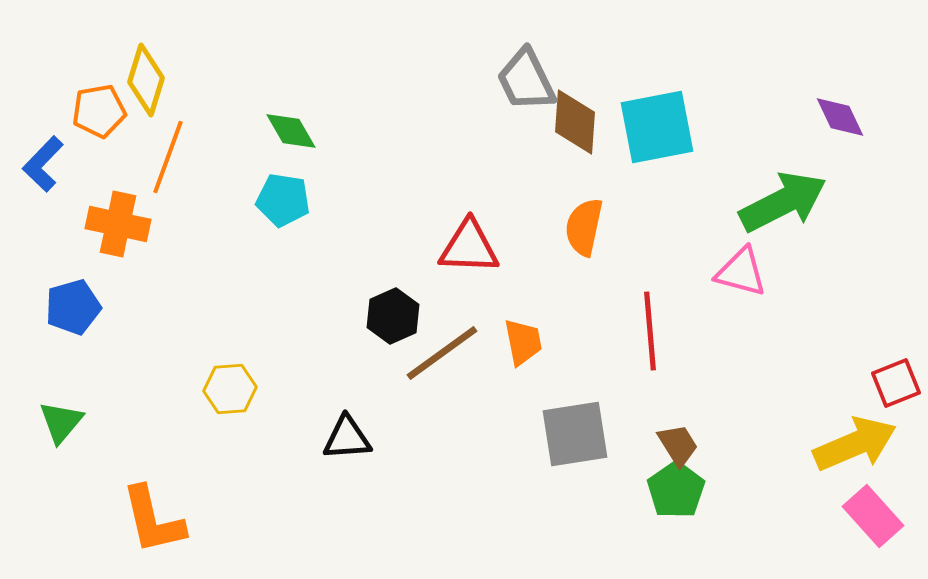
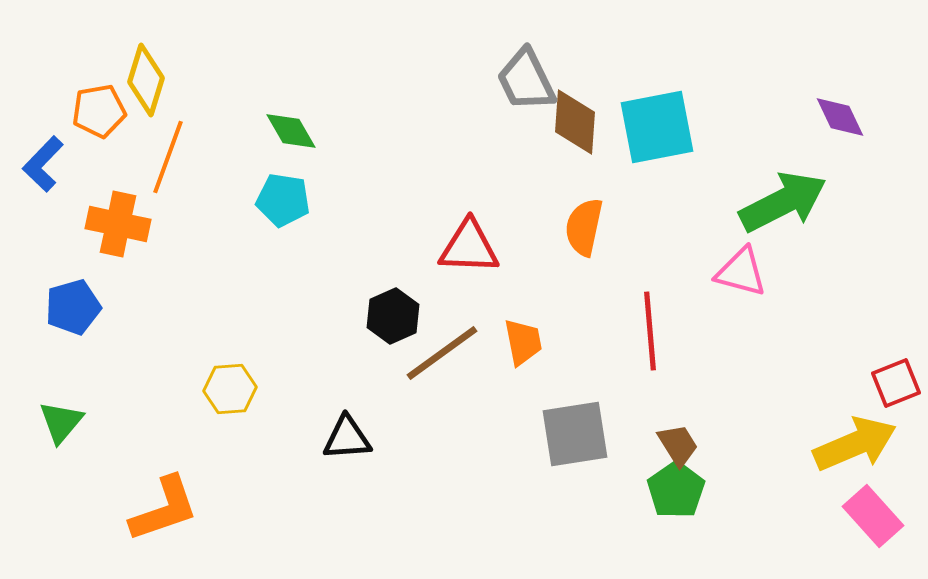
orange L-shape: moved 11 px right, 11 px up; rotated 96 degrees counterclockwise
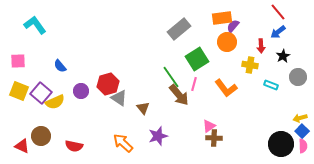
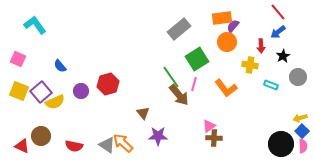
pink square: moved 2 px up; rotated 28 degrees clockwise
purple square: moved 1 px up; rotated 10 degrees clockwise
gray triangle: moved 12 px left, 47 px down
brown triangle: moved 5 px down
purple star: rotated 18 degrees clockwise
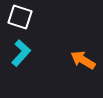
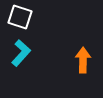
orange arrow: rotated 60 degrees clockwise
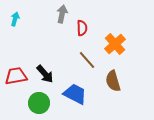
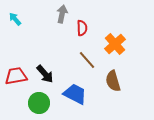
cyan arrow: rotated 56 degrees counterclockwise
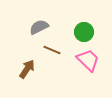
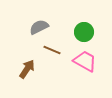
pink trapezoid: moved 3 px left, 1 px down; rotated 15 degrees counterclockwise
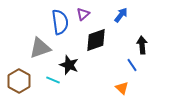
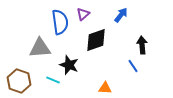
gray triangle: rotated 15 degrees clockwise
blue line: moved 1 px right, 1 px down
brown hexagon: rotated 10 degrees counterclockwise
orange triangle: moved 17 px left; rotated 40 degrees counterclockwise
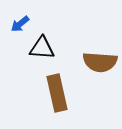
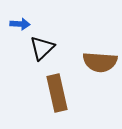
blue arrow: rotated 138 degrees counterclockwise
black triangle: rotated 48 degrees counterclockwise
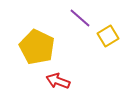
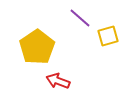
yellow square: rotated 15 degrees clockwise
yellow pentagon: rotated 12 degrees clockwise
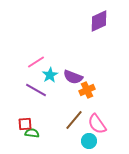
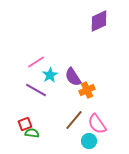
purple semicircle: rotated 36 degrees clockwise
red square: rotated 16 degrees counterclockwise
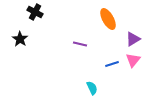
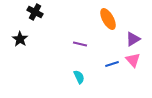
pink triangle: rotated 21 degrees counterclockwise
cyan semicircle: moved 13 px left, 11 px up
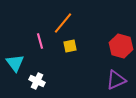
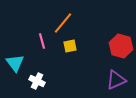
pink line: moved 2 px right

----

◆ **WHAT THE EXERCISE ASKS**:
Could you repeat exactly the lines from the one containing "red square: rotated" to the last line of the records, both included, and leave out every picture?

◆ **ANSWER BOX**:
red square: rotated 16 degrees counterclockwise
pink triangle: rotated 21 degrees counterclockwise
cyan semicircle: moved 13 px left, 11 px up
pink line: moved 2 px right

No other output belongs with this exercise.